**Data section**
----

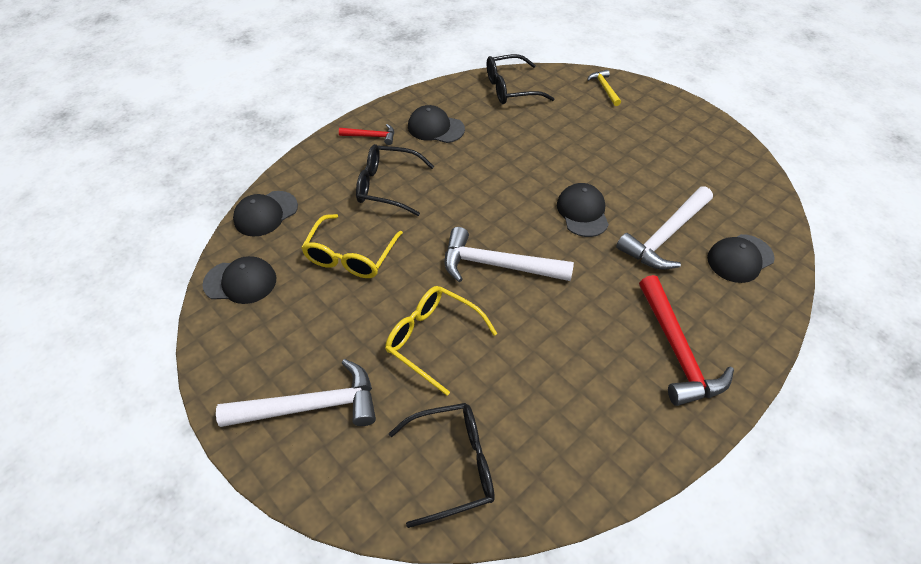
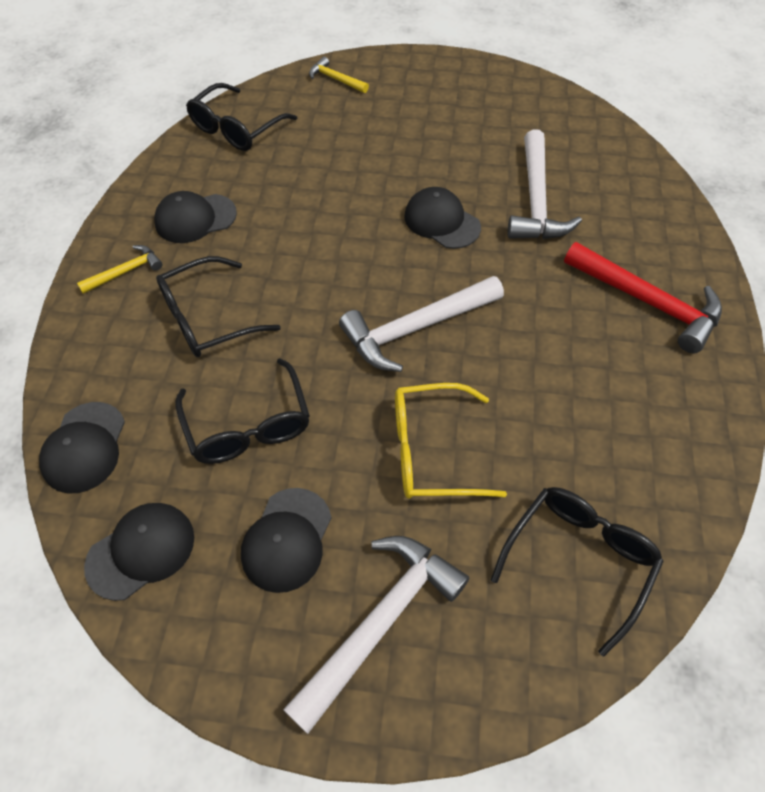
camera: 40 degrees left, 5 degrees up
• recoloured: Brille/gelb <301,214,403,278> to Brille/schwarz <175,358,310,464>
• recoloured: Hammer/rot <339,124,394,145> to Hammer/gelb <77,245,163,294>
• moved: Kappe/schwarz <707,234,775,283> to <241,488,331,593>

----

**How to complete this task**
What lines in the data above contain the word "recoloured"? Show them all.

**Worked solution**
• recoloured: Brille/gelb <301,214,403,278> to Brille/schwarz <175,358,310,464>
• recoloured: Hammer/rot <339,124,394,145> to Hammer/gelb <77,245,163,294>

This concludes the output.